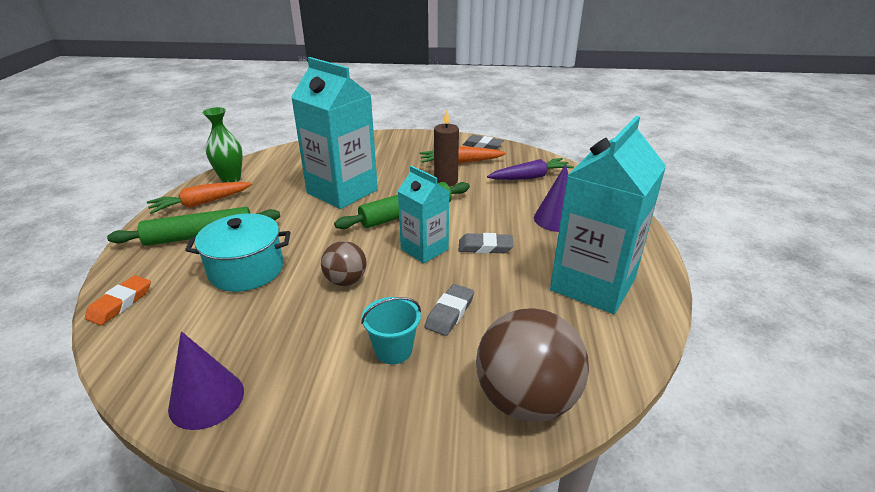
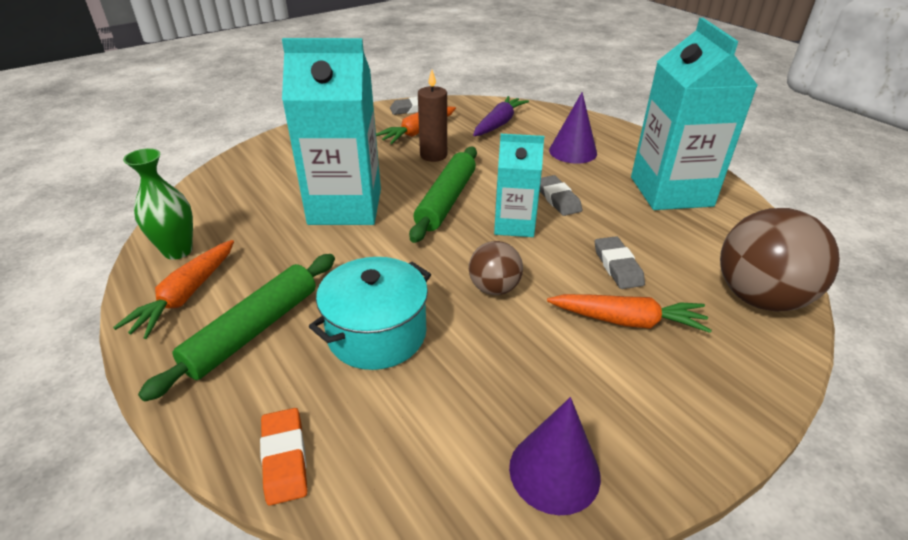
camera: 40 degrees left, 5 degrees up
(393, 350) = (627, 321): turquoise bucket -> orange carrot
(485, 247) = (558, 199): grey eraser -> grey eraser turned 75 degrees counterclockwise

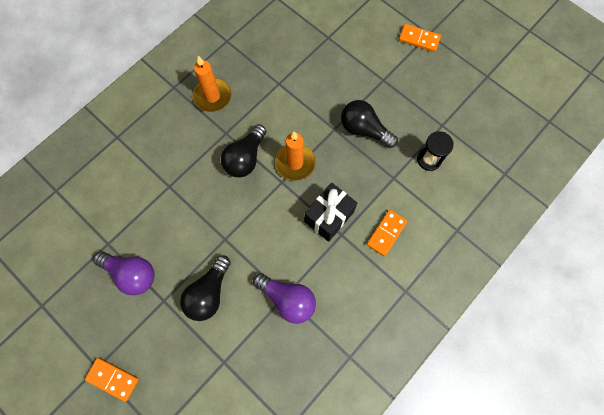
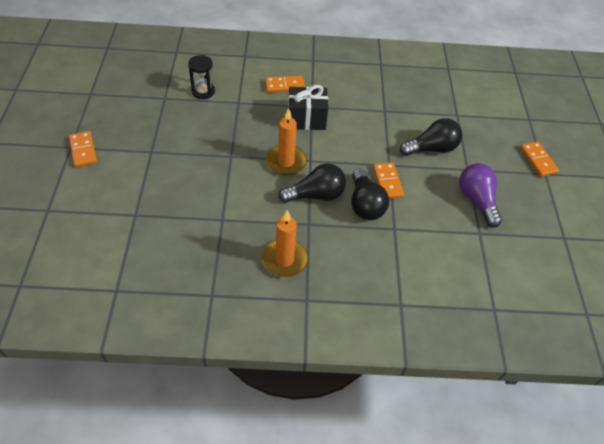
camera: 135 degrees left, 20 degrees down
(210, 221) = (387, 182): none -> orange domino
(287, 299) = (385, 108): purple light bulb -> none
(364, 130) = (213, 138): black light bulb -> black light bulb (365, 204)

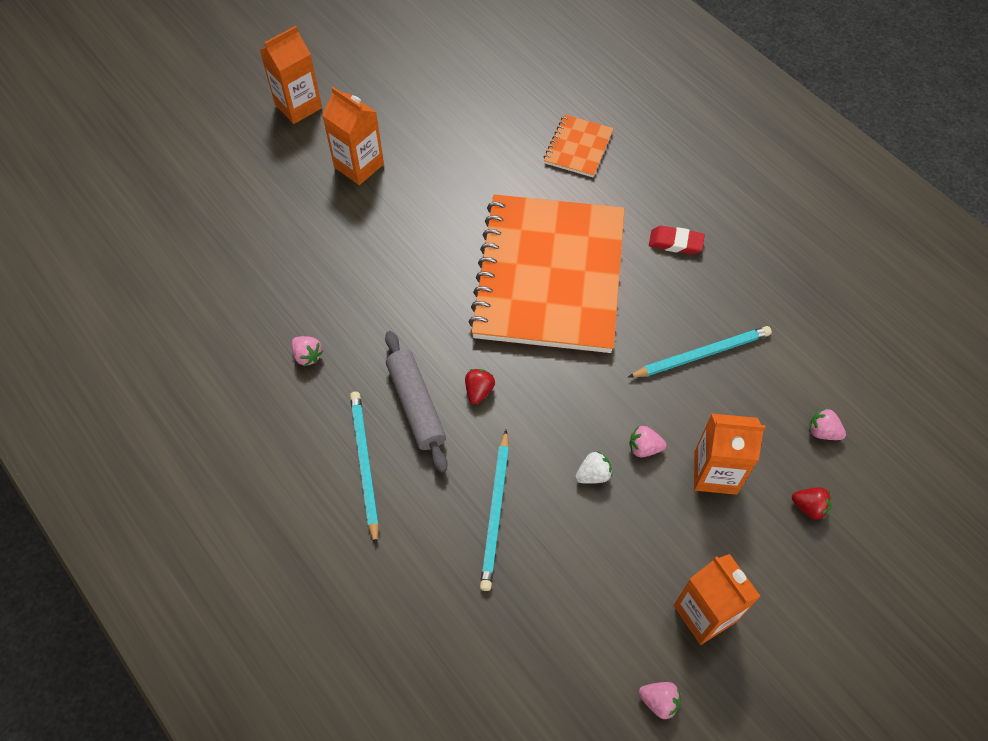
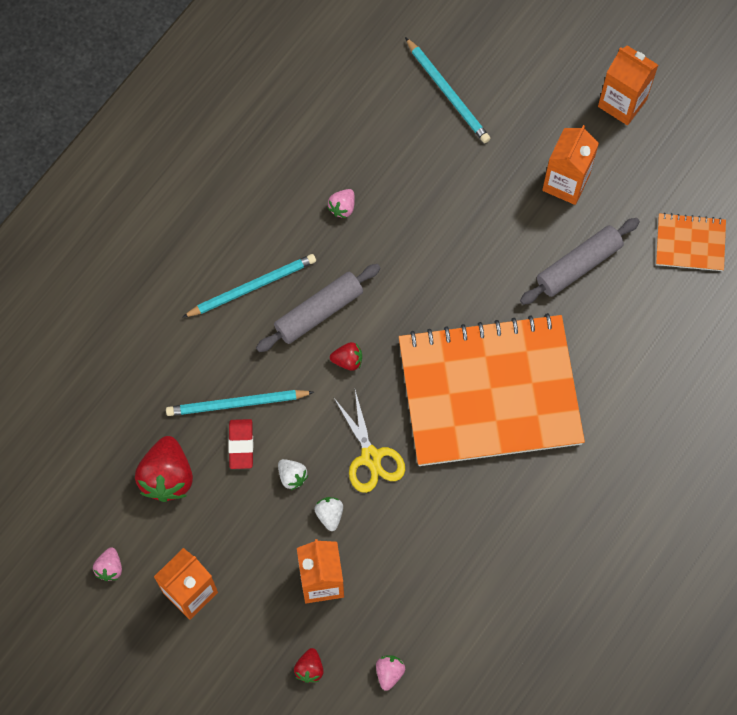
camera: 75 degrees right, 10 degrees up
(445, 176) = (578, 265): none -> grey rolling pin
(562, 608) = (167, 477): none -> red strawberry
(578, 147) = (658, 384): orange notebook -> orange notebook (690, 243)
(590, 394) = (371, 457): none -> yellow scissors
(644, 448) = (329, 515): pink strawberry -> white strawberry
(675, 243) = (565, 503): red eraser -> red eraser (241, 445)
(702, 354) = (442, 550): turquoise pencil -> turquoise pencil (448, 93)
━━━
YOUR GOAL:
Images are to be left out; everything else in the material must be written out exactly.

RESPONSE AREA:
camera: 40 degrees left, 5 degrees up
(393, 350) = (627, 321): turquoise bucket -> orange carrot
(485, 247) = (558, 199): grey eraser -> grey eraser turned 75 degrees counterclockwise

camera: 135 degrees left, 20 degrees down
(210, 221) = (387, 182): none -> orange domino
(287, 299) = (385, 108): purple light bulb -> none
(364, 130) = (213, 138): black light bulb -> black light bulb (365, 204)

camera: 75 degrees right, 10 degrees up
(445, 176) = (578, 265): none -> grey rolling pin
(562, 608) = (167, 477): none -> red strawberry
(578, 147) = (658, 384): orange notebook -> orange notebook (690, 243)
(590, 394) = (371, 457): none -> yellow scissors
(644, 448) = (329, 515): pink strawberry -> white strawberry
(675, 243) = (565, 503): red eraser -> red eraser (241, 445)
(702, 354) = (442, 550): turquoise pencil -> turquoise pencil (448, 93)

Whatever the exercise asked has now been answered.